§ **PROBLEM REQUIREMENTS**: Having located "gray trapezoid: (246, 323)", write out its line and the remaining lines of the material exactly, the last one included, but not the pictures.

§ **ENTRIES SHOWN**:

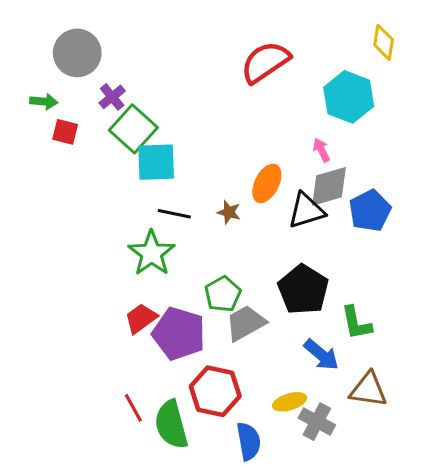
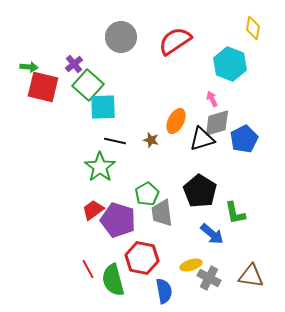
gray circle: (77, 53) -> (121, 37), moved
red square: (65, 132) -> (43, 87), size x1.8
gray trapezoid: (246, 323) -> (162, 213), turned -68
brown triangle: (368, 390) -> (251, 276), moved

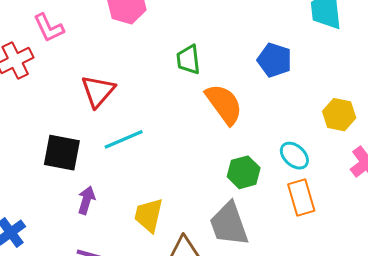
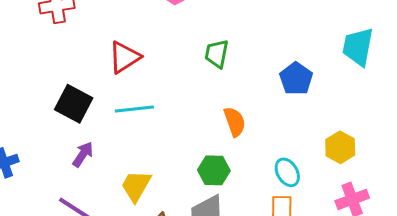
orange semicircle: (224, 104) -> (235, 122), moved, size x0.7
green hexagon: (244, 172) -> (214, 170), moved

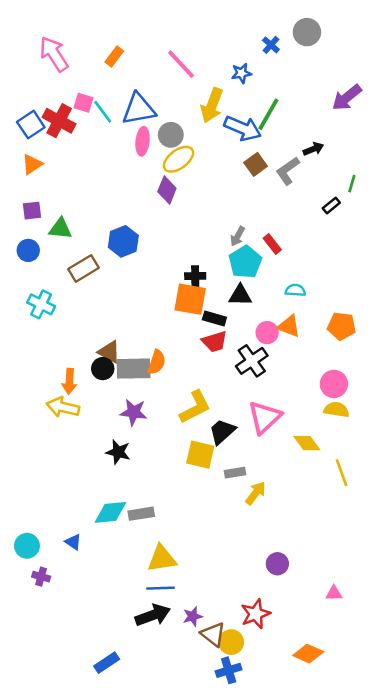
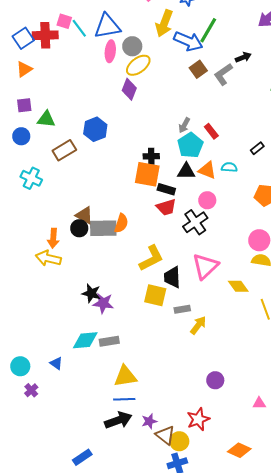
red cross: (59, 121) -> (45, 35), turned -30
black rectangle: (331, 205) -> (257, 148), moved
orange triangle: (289, 326) -> (207, 170), moved
purple star: (134, 412) -> (103, 303), moved
black trapezoid: (222, 431) -> (172, 277), turned -50
purple cross: (41, 577) -> (31, 390), turned 32

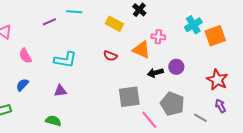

§ **EXERCISE ANSWER**:
gray trapezoid: (246, 323) -> (162, 213), turned -68
brown triangle: (368, 390) -> (251, 276), moved

orange semicircle: (224, 104) -> (235, 122), moved, size x0.7
green hexagon: (244, 172) -> (214, 170), moved

red cross: (59, 121) -> (45, 35), turned -30
black rectangle: (331, 205) -> (257, 148), moved
orange triangle: (289, 326) -> (207, 170), moved
purple star: (134, 412) -> (103, 303), moved
black trapezoid: (222, 431) -> (172, 277), turned -50
purple cross: (41, 577) -> (31, 390), turned 32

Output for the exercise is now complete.